**Your goal:**
Check every line below for the word "test" and copy the ones that have it.

**Task data:**
= = = = =

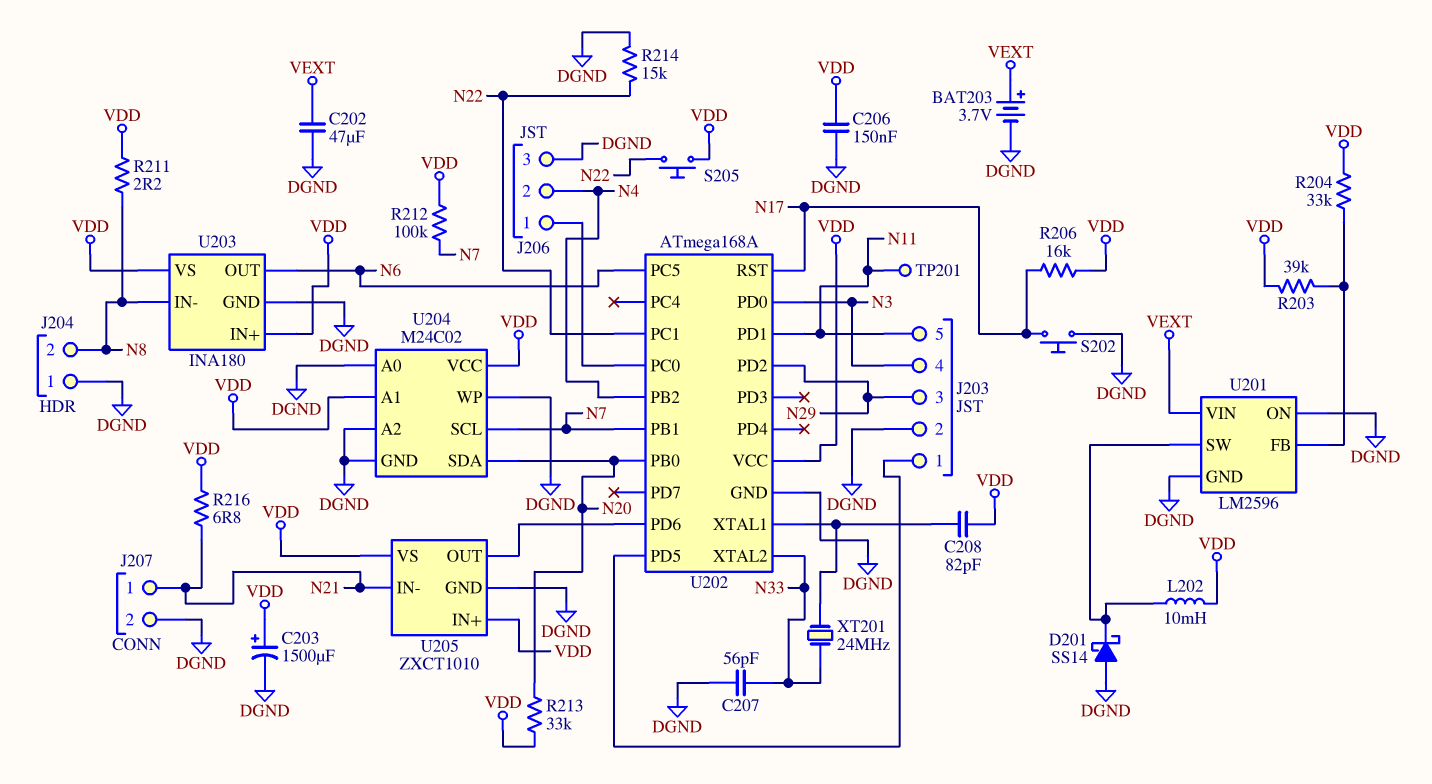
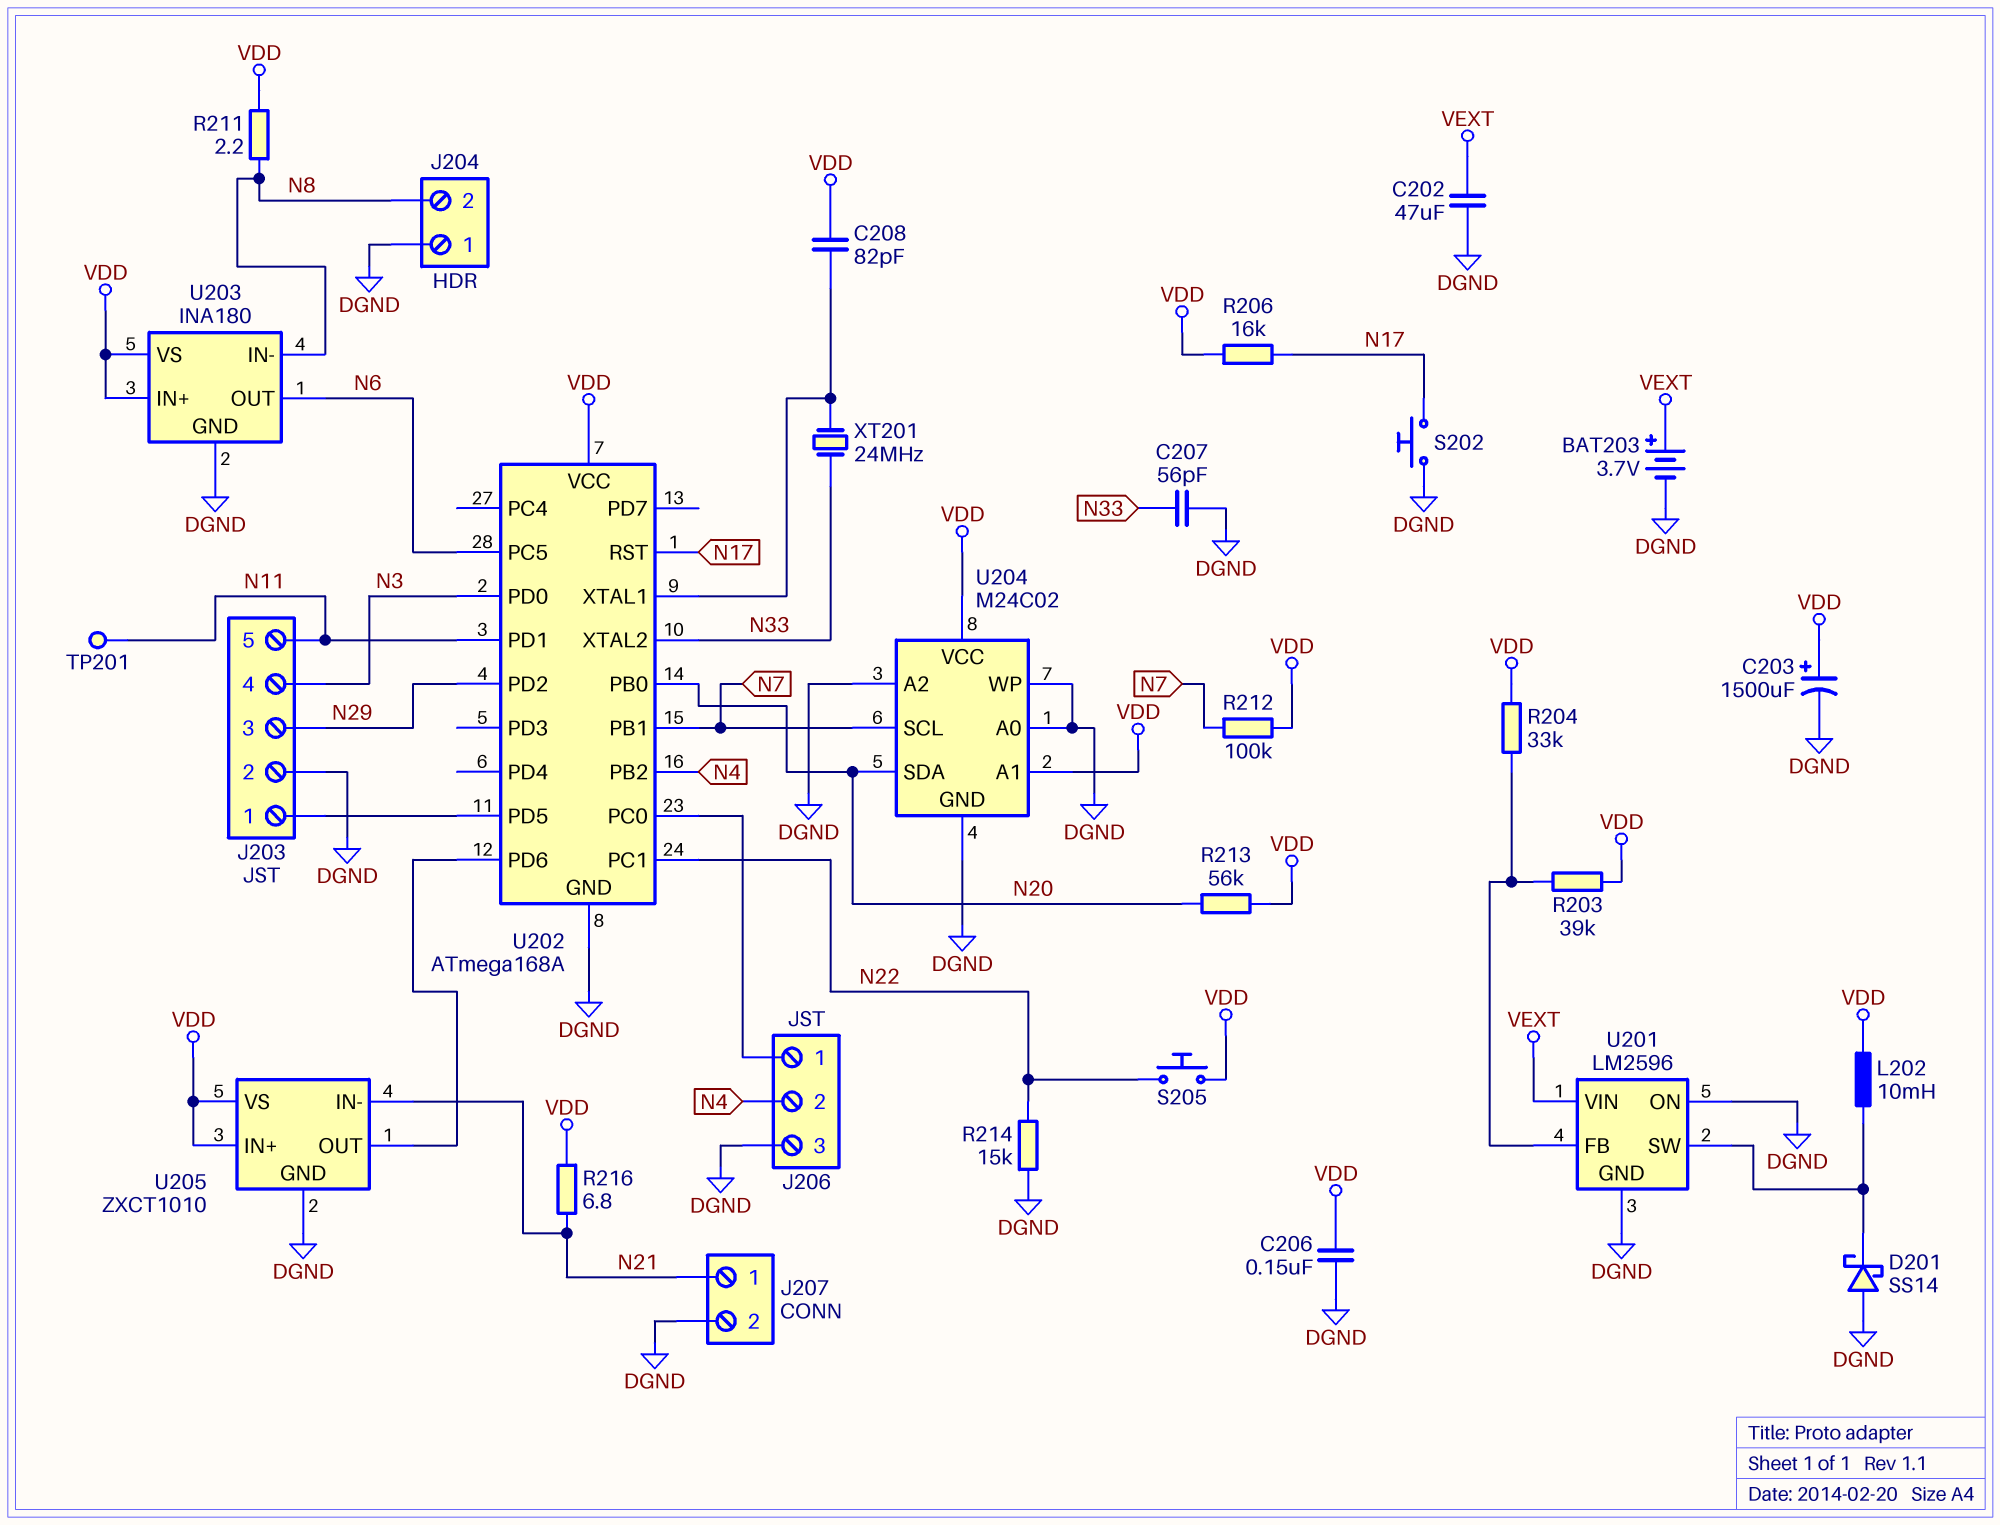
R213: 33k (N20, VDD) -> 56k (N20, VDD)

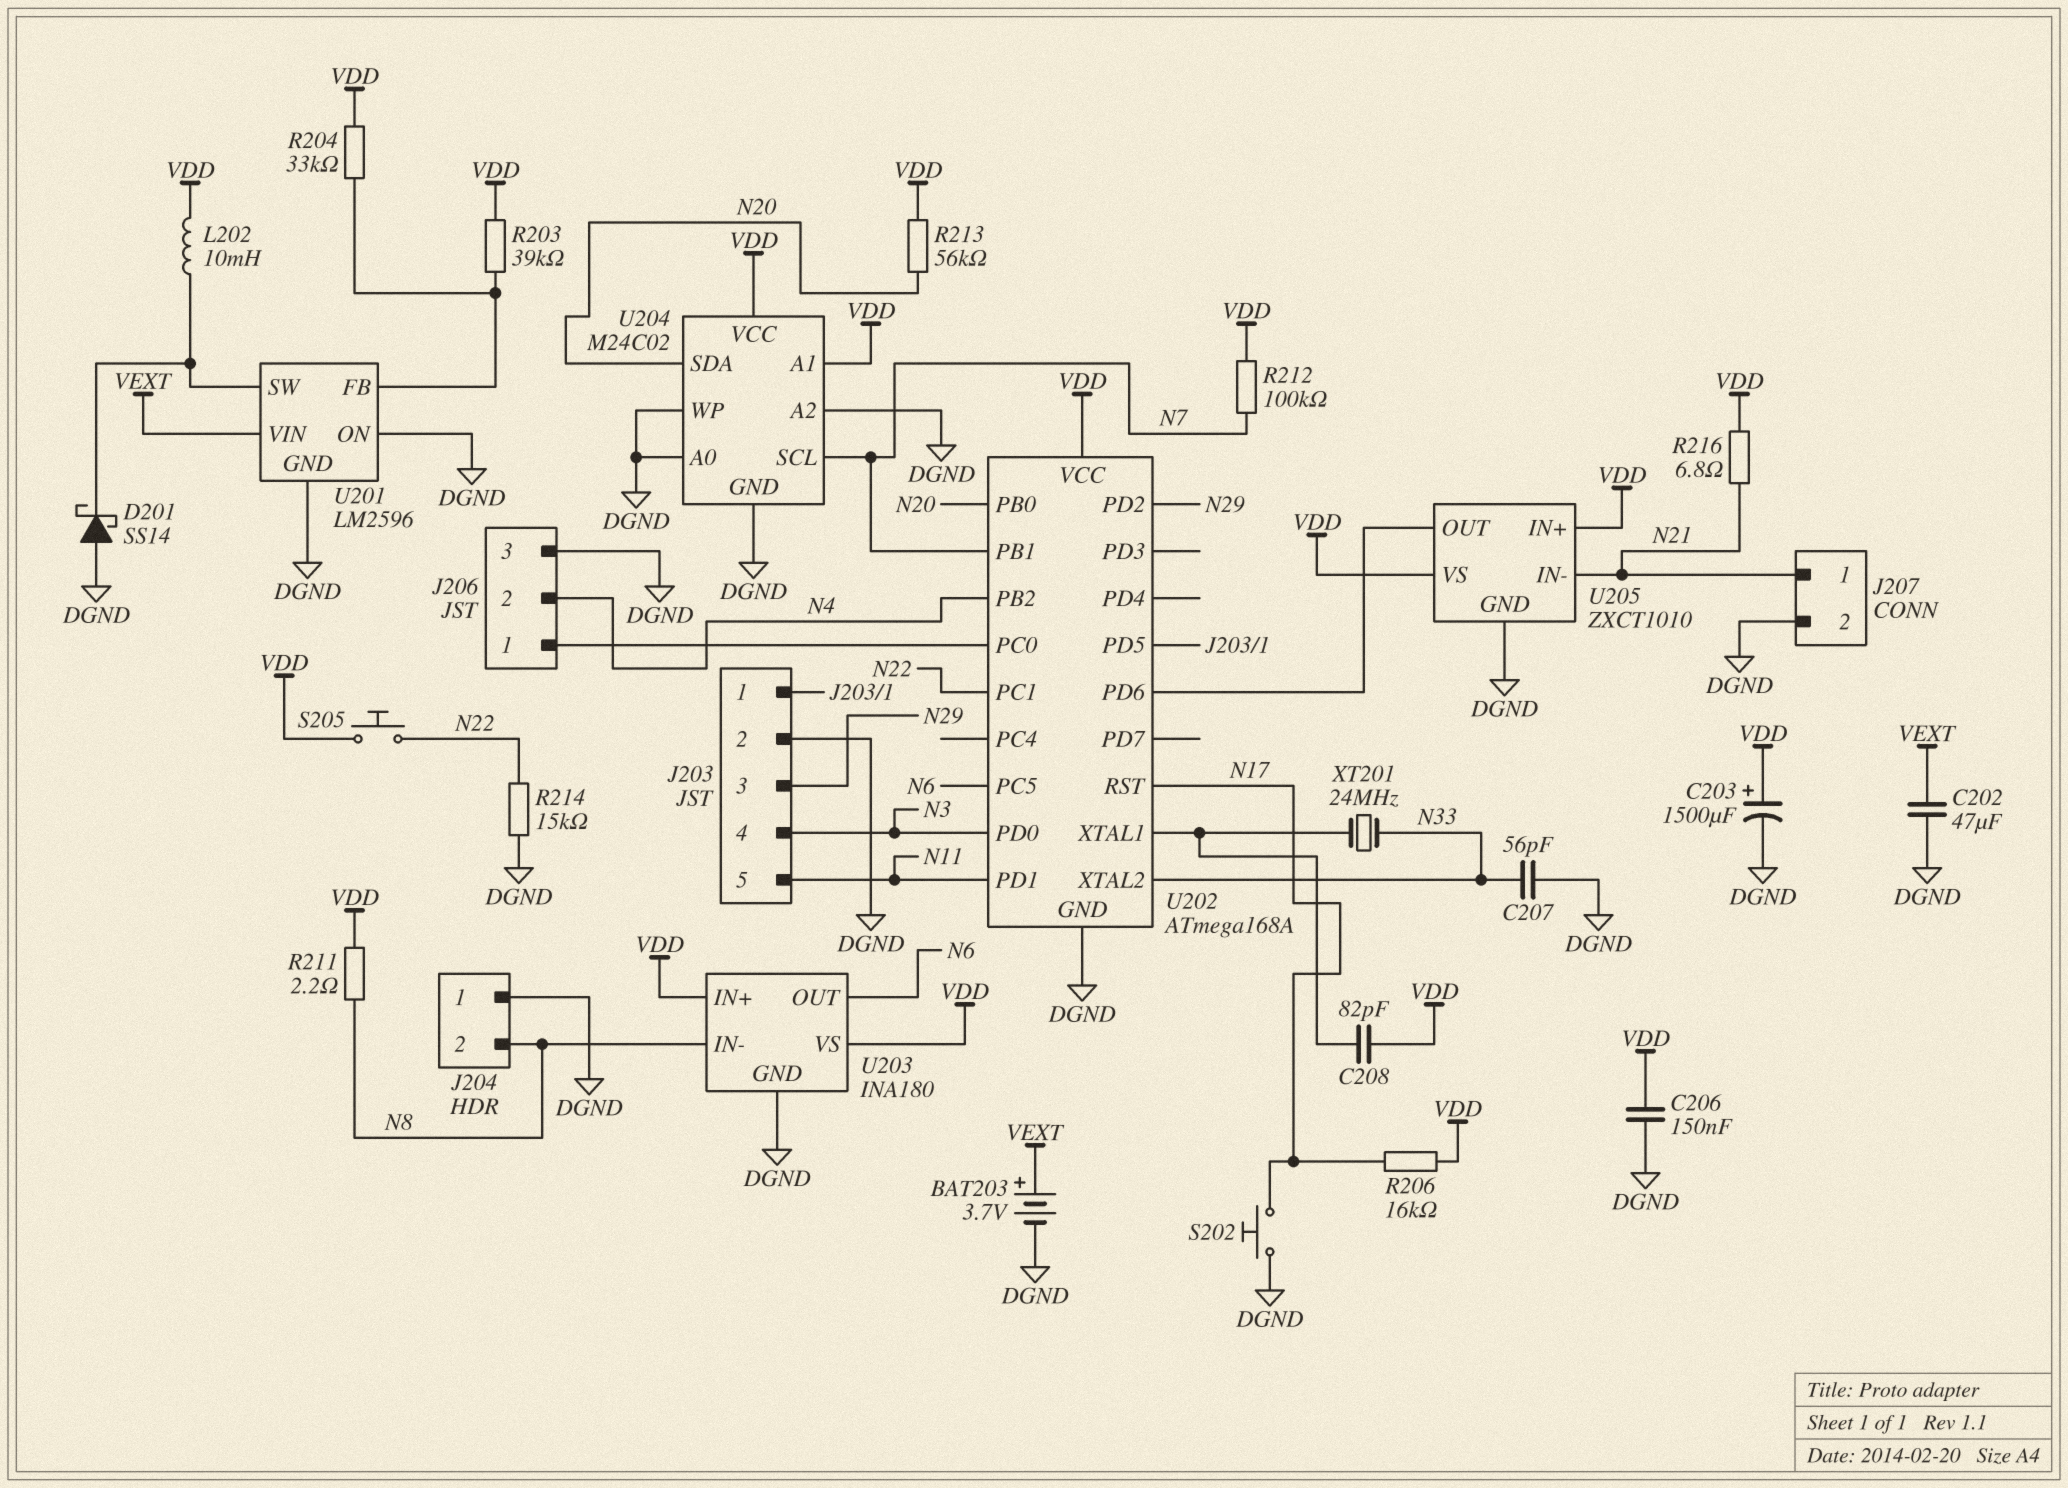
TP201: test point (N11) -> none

= = = = =

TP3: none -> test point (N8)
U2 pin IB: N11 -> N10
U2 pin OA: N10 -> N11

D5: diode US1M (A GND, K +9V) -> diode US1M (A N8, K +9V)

= = = = =

**Task solution:**
TP201: test point (N11) -> none
TP3: none -> test point (N8)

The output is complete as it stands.